__Assignment__: Each line of the material must reappear unchanged in the answer.
----------
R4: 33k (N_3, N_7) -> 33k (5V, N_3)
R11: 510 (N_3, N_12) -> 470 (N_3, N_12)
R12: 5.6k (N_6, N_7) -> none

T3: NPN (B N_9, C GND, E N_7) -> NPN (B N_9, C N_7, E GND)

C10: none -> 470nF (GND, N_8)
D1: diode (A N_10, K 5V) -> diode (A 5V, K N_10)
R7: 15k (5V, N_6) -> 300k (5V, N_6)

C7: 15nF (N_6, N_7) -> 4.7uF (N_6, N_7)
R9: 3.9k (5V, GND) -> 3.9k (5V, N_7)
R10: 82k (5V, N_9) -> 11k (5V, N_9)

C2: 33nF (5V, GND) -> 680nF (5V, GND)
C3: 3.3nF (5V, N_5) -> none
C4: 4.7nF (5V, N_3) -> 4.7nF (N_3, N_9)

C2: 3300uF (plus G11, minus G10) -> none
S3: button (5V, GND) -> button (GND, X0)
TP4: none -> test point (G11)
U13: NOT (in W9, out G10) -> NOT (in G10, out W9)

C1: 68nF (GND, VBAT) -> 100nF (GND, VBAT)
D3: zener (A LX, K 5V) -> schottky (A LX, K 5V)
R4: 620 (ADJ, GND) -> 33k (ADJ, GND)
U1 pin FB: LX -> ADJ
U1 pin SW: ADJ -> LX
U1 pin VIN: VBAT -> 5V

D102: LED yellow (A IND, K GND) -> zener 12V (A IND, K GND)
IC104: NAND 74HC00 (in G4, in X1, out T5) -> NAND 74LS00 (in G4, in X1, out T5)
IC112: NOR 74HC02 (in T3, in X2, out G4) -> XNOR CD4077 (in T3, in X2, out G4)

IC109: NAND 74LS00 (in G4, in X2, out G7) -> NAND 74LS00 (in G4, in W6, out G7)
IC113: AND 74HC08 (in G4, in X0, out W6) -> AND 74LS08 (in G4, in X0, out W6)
----------
__Exercise response__:
R4: 33k (N_3, N_7) -> 33k (5V, N_3)
R11: 510 (N_3, N_12) -> 470 (N_3, N_12)
R12: 5.6k (N_6, N_7) -> none

T3: NPN (B N_9, C GND, E N_7) -> NPN (B N_9, C N_7, E GND)

C10: none -> 470nF (GND, N_8)
D1: diode (A N_10, K 5V) -> diode (A 5V, K N_10)
R7: 15k (5V, N_6) -> 300k (5V, N_6)

C7: 15nF (N_6, N_7) -> 4.7uF (N_6, N_7)
R9: 3.9k (5V, GND) -> 3.9k (5V, N_7)
R10: 82k (5V, N_9) -> 11k (5V, N_9)

C2: 33nF (5V, GND) -> 680nF (5V, GND)
C3: 3.3nF (5V, N_5) -> none
C4: 4.7nF (5V, N_3) -> 4.7nF (N_3, N_9)

C2: 3300uF (plus G11, minus G10) -> none
S3: button (5V, GND) -> button (GND, X0)
TP4: none -> test point (G11)
U13: NOT (in W9, out G10) -> NOT (in G10, out W9)

C1: 68nF (GND, VBAT) -> 100nF (GND, VBAT)
D3: zener (A LX, K 5V) -> schottky (A LX, K 5V)
R4: 620 (ADJ, GND) -> 33k (ADJ, GND)
U1 pin FB: LX -> ADJ
U1 pin SW: ADJ -> LX
U1 pin VIN: VBAT -> 5V

D102: LED yellow (A IND, K GND) -> zener 12V (A IND, K GND)
IC104: NAND 74HC00 (in G4, in X1, out T5) -> NAND 74LS00 (in G4, in X1, out T5)
IC112: NOR 74HC02 (in T3, in X2, out G4) -> XNOR CD4077 (in T3, in X2, out G4)

IC109: NAND 74LS00 (in G4, in X2, out G7) -> NAND 74LS00 (in G4, in W6, out G7)
IC113: AND 74HC08 (in G4, in X0, out W6) -> AND 74LS08 (in G4, in X0, out W6)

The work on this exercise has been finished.